┌────────

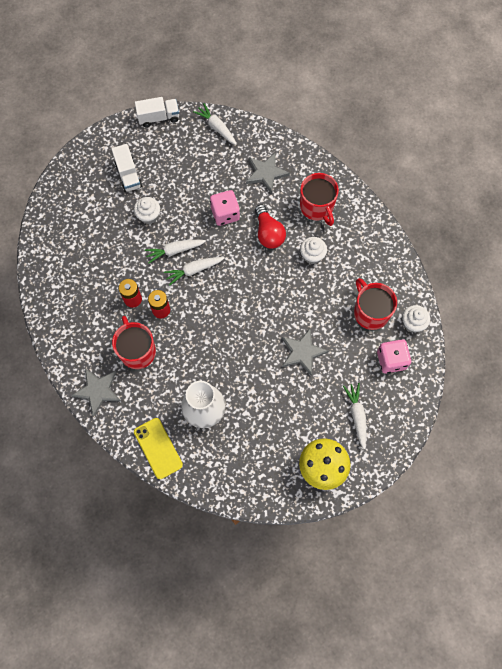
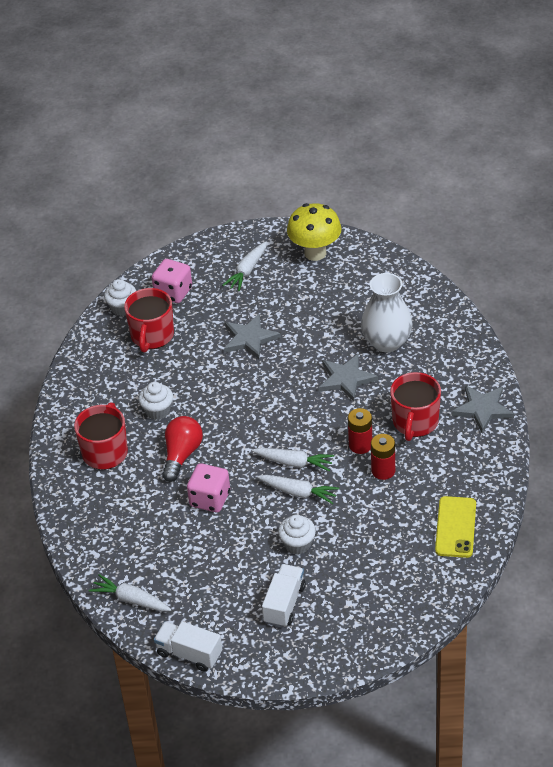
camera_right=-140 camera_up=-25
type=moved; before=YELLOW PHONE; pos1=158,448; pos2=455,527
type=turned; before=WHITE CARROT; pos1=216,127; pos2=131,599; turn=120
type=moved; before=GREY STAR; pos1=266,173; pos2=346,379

└────────

Your task ▸
The lines to return run from the one containing "type=moved; before=YELLOW PHONE;" through the last line of the material above. Please reproduce them exactly.

Answer to this task ▸
type=moved; before=YELLOW PHONE; pos1=158,448; pos2=455,527
type=turned; before=WHITE CARROT; pos1=216,127; pos2=131,599; turn=120
type=moved; before=GREY STAR; pos1=266,173; pos2=346,379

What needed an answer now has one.